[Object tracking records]
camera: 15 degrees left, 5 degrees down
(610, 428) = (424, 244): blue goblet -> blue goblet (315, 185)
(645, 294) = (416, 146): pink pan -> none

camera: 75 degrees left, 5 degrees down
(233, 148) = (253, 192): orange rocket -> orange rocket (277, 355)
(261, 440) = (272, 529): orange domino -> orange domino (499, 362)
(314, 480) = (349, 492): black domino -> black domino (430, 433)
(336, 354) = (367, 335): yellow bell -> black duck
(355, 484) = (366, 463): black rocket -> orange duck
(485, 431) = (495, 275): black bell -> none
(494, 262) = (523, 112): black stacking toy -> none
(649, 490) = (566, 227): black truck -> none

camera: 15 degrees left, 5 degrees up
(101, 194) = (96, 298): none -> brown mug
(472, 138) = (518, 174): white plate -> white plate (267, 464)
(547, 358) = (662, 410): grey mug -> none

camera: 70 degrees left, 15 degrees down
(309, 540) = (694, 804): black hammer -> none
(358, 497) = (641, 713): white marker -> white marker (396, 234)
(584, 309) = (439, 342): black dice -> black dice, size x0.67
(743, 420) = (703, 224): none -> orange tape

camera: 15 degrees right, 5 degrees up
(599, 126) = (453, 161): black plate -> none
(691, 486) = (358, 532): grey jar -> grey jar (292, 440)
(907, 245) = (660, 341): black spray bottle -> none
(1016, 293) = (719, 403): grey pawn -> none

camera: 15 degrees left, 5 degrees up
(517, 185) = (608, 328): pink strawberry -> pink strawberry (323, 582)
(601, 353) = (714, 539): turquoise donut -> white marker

- [PROMPT]:
Pull out all lines from the entries above in which the word "black" appears.

- [ANSWER BOX]:
(314, 480) = (349, 492): black domino -> black domino (430, 433)
(336, 354) = (367, 335): yellow bell -> black duck
(355, 484) = (366, 463): black rocket -> orange duck
(485, 431) = (495, 275): black bell -> none
(494, 262) = (523, 112): black stacking toy -> none
(649, 490) = (566, 227): black truck -> none
(309, 540) = (694, 804): black hammer -> none
(584, 309) = (439, 342): black dice -> black dice, size x0.67
(599, 126) = (453, 161): black plate -> none
(907, 245) = (660, 341): black spray bottle -> none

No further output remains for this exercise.